▸ **PROVIDED ENTRIES**:
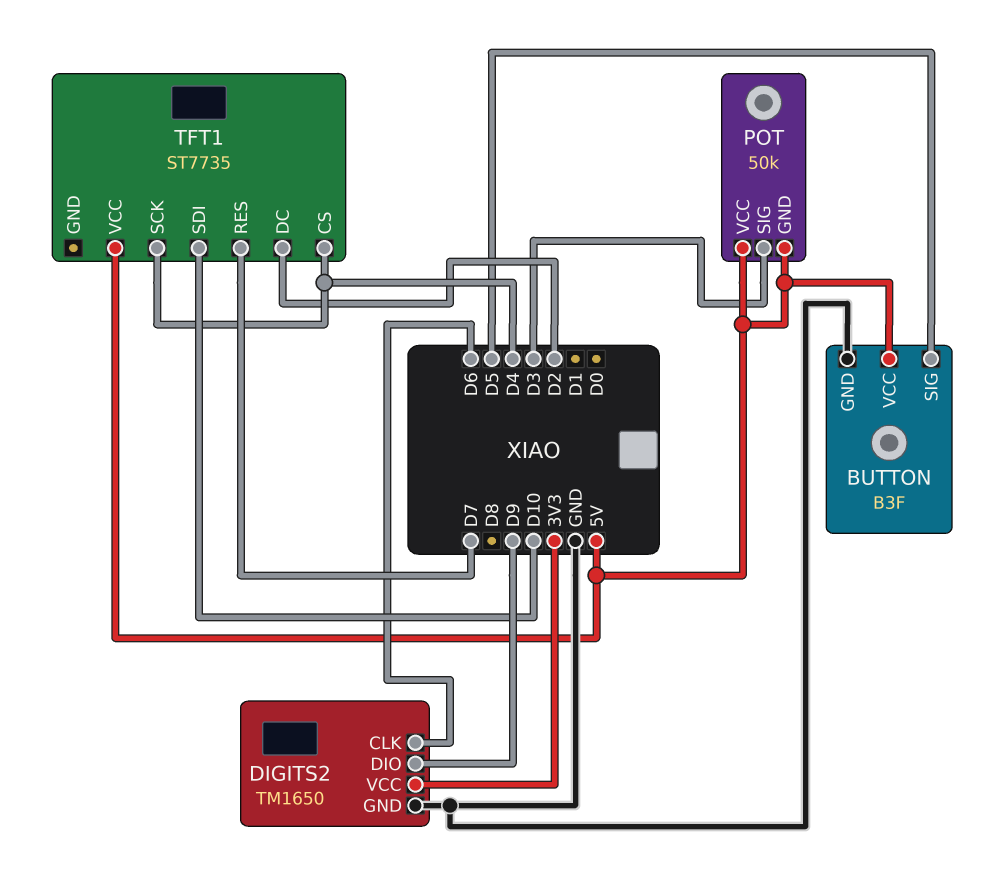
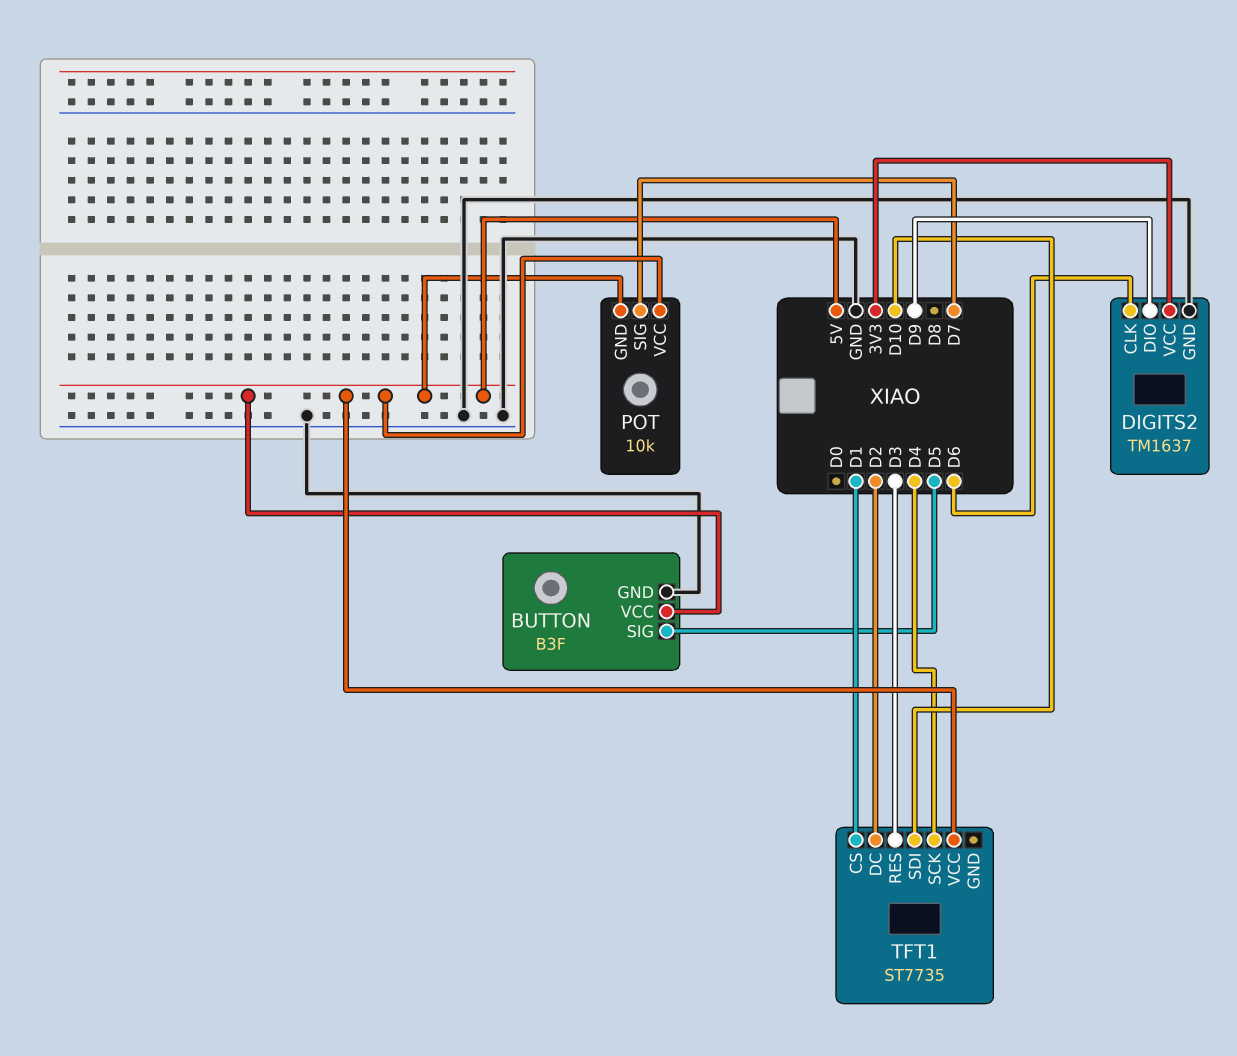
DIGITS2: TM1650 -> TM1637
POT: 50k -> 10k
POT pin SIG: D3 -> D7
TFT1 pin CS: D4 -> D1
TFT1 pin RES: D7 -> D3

▸ **TO DO**: Reprint the data verbatim, pictures excluded.

▸ **OUTPUT FOR THIS TASK**:
DIGITS2: TM1650 -> TM1637
POT: 50k -> 10k
POT pin SIG: D3 -> D7
TFT1 pin CS: D4 -> D1
TFT1 pin RES: D7 -> D3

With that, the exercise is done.